*** Opening Records for the exercise ***

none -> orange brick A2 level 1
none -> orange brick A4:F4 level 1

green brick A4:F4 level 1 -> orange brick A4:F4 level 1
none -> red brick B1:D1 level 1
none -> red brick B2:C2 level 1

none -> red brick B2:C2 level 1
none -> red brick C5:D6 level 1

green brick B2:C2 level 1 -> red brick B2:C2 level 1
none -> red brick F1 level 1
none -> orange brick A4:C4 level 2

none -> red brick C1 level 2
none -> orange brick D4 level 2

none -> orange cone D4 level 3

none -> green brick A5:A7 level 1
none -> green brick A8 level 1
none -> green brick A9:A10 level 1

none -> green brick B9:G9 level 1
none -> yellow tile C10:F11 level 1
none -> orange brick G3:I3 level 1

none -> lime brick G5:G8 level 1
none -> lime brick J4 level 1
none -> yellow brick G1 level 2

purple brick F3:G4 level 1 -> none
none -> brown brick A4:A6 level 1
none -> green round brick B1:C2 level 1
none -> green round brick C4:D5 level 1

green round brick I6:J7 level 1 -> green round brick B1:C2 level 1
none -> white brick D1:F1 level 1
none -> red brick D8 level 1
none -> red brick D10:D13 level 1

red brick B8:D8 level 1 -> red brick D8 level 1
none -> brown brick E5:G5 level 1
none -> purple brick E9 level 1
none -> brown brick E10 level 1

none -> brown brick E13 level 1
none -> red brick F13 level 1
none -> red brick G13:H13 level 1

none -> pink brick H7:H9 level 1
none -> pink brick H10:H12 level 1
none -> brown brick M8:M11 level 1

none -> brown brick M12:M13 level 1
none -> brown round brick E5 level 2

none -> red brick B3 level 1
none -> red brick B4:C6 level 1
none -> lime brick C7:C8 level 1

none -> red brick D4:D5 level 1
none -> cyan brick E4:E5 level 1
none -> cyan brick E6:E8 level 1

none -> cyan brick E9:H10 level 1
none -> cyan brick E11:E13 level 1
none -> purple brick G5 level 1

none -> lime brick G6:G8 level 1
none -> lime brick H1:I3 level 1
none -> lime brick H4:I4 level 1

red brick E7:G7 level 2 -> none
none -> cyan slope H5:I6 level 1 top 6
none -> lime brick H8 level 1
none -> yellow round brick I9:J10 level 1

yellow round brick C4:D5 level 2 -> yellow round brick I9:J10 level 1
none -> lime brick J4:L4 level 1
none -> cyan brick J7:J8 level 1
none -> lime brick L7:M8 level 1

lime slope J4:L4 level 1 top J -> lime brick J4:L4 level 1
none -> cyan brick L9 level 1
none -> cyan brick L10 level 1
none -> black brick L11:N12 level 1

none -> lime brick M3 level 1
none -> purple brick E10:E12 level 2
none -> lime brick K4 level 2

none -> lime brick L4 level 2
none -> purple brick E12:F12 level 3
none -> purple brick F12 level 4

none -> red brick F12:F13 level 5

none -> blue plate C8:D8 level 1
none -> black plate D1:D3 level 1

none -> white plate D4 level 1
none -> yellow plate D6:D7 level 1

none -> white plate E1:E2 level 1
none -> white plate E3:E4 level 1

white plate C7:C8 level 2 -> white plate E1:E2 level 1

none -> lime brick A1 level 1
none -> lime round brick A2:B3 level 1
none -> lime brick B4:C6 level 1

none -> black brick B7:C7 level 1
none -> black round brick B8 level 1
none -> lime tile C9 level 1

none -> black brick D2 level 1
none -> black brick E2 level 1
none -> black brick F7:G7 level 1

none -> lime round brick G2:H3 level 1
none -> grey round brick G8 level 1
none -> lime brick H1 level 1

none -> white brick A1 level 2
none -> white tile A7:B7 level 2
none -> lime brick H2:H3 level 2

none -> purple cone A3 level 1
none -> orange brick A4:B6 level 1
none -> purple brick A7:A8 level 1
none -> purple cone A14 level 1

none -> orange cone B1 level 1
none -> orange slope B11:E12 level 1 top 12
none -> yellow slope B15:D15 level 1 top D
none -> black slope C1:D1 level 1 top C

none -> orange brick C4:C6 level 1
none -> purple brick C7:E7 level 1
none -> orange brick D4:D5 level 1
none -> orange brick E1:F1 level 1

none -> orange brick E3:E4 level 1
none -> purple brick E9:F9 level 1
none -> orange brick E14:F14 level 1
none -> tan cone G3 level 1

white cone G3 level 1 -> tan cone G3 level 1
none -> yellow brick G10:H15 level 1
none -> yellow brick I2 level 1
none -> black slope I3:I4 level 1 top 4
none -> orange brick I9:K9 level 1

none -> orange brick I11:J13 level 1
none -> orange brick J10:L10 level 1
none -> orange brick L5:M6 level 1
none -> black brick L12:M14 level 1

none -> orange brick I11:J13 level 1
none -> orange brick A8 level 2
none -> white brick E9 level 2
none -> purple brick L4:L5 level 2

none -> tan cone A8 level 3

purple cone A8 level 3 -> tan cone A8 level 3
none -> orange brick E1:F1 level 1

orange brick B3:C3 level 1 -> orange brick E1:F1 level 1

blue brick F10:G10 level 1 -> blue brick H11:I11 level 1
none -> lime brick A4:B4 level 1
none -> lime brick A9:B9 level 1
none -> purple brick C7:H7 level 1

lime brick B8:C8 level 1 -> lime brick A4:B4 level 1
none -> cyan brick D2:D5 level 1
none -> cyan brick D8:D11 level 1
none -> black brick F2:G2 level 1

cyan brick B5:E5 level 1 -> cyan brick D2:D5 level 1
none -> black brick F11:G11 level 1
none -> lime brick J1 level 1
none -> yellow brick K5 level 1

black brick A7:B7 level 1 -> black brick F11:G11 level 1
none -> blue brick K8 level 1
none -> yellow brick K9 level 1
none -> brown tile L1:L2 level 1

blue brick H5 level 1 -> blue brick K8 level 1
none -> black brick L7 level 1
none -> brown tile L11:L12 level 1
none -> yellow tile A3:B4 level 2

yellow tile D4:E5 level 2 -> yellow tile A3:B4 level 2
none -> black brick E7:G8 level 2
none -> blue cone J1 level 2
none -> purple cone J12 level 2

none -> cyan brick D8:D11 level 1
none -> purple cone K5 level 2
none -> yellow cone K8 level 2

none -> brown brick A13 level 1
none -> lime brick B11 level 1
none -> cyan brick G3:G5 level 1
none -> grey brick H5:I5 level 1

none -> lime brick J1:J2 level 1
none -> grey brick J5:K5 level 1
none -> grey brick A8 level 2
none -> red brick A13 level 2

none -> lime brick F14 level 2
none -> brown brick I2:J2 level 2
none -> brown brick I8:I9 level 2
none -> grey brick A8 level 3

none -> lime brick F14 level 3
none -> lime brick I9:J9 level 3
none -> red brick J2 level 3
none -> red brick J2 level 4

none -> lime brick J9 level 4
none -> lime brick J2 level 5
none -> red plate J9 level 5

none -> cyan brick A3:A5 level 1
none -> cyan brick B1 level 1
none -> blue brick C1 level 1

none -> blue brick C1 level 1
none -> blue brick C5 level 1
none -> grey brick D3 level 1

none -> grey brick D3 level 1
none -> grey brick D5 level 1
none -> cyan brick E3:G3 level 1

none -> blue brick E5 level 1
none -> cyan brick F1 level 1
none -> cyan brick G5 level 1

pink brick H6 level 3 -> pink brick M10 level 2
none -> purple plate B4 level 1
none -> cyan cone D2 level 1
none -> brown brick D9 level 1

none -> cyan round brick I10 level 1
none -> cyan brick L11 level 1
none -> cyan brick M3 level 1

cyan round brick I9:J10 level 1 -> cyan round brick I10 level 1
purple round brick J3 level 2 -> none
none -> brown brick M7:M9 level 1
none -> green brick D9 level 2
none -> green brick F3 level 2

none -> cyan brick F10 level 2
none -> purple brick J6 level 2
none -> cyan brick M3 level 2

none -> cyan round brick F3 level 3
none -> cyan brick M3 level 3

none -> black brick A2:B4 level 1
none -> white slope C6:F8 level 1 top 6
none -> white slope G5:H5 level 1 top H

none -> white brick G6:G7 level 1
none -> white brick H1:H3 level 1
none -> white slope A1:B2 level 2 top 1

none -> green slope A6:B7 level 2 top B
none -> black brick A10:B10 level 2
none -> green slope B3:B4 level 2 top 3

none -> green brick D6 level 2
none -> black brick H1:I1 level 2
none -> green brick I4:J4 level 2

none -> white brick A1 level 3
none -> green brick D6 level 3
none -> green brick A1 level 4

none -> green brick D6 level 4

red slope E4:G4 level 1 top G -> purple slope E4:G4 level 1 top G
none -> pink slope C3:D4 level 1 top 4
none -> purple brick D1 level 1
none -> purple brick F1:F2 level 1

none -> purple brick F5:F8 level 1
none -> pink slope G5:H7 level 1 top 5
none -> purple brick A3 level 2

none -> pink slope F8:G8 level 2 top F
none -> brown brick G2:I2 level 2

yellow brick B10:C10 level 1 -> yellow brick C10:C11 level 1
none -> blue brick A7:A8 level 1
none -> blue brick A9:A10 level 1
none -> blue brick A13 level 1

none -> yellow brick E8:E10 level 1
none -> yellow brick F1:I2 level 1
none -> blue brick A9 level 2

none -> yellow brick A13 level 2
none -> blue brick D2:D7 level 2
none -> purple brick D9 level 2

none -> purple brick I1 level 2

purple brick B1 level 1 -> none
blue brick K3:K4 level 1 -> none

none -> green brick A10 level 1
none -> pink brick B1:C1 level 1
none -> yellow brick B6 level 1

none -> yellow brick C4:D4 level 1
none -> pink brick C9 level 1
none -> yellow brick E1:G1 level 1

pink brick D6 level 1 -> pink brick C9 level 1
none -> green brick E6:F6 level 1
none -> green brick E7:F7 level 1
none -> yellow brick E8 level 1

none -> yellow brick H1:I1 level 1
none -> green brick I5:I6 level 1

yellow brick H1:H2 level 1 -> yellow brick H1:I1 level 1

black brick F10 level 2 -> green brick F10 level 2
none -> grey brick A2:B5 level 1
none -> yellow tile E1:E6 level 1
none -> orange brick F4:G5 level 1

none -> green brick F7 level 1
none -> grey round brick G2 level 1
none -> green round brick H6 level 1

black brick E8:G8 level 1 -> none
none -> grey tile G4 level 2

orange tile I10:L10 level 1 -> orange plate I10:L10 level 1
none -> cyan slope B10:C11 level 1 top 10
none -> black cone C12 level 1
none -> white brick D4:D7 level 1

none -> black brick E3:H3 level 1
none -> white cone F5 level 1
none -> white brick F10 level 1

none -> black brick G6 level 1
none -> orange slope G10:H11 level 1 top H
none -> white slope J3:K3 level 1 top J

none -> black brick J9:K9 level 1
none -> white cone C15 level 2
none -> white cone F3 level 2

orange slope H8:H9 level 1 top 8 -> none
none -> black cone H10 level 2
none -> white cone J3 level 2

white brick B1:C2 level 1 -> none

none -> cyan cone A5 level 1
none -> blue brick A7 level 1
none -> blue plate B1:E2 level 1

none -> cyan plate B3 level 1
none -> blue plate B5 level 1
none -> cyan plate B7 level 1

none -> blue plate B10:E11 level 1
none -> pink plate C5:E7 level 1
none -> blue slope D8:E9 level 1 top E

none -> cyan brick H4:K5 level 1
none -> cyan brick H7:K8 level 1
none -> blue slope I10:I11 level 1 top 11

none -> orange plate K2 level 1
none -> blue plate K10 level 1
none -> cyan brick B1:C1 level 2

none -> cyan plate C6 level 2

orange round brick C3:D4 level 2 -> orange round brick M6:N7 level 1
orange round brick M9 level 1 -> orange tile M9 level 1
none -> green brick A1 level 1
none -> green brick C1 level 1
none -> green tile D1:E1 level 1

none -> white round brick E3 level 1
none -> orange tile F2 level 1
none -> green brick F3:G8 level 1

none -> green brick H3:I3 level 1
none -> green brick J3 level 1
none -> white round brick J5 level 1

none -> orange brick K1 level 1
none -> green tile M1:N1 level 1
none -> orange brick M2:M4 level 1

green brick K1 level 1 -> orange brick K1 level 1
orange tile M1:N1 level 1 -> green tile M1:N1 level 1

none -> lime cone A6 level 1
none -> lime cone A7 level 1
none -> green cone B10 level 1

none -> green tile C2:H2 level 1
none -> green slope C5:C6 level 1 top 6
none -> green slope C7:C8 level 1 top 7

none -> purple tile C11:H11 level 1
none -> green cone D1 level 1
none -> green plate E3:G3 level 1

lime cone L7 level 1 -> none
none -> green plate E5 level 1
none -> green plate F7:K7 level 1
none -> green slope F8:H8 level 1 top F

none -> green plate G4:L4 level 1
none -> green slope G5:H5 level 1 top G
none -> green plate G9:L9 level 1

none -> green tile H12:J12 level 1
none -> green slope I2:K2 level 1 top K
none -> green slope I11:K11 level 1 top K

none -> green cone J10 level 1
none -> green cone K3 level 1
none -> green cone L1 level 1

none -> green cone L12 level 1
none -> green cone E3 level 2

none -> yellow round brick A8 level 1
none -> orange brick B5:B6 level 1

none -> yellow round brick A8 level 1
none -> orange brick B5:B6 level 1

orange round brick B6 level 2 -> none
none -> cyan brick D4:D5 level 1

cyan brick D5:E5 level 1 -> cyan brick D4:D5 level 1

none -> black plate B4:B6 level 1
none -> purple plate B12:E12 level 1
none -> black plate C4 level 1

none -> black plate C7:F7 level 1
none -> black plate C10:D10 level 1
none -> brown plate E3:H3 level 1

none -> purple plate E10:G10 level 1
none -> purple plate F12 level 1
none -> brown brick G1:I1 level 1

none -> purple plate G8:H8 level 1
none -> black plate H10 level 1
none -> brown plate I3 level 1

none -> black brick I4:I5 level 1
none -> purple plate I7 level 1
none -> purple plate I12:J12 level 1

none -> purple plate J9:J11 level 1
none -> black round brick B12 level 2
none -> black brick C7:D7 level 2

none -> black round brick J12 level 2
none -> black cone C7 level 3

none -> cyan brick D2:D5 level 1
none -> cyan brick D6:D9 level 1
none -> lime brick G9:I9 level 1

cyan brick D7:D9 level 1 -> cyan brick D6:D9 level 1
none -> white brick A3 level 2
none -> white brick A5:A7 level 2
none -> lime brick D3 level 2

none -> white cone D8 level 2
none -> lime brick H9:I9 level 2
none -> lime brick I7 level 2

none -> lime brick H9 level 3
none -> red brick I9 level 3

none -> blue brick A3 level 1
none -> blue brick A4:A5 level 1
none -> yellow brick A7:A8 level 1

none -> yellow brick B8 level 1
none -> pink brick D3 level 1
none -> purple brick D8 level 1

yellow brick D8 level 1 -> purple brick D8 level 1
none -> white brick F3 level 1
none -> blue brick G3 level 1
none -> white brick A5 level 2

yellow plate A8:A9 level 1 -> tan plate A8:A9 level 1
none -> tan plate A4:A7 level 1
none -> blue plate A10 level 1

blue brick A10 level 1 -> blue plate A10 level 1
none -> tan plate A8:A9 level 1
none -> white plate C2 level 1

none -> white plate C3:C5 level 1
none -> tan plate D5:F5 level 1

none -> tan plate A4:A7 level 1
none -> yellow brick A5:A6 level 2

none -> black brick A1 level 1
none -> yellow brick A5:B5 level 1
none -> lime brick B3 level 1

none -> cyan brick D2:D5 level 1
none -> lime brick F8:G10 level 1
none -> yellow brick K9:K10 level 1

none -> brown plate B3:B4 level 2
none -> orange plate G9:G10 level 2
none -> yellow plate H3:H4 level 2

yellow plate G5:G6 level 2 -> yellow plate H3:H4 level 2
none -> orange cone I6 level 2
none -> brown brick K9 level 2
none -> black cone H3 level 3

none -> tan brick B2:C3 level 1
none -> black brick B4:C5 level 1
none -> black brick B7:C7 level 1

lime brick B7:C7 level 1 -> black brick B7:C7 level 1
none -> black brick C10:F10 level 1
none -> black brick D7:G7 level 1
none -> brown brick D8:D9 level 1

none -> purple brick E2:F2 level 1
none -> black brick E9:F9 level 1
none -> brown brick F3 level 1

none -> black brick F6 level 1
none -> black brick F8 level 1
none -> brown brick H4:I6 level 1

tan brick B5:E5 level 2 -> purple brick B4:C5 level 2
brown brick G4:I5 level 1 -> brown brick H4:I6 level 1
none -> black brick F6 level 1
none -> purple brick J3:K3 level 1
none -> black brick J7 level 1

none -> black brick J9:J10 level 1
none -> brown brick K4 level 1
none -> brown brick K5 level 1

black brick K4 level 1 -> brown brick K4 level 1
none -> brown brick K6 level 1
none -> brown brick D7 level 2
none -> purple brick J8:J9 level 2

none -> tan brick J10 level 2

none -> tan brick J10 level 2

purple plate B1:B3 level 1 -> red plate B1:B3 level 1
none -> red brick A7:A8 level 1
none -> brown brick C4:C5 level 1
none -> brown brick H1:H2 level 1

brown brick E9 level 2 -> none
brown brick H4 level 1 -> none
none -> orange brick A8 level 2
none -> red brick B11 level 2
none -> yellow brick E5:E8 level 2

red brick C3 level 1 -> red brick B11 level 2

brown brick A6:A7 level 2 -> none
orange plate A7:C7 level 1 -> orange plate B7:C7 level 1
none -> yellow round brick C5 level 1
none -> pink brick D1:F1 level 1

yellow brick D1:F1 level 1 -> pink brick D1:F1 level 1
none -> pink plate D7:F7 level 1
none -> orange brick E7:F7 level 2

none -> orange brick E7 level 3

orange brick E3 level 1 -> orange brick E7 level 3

*** Closing Records for the exercise ***

_Task item_: The reply is to be one number, the count of lines in the records above that contain "grey".

_Answer space_: 11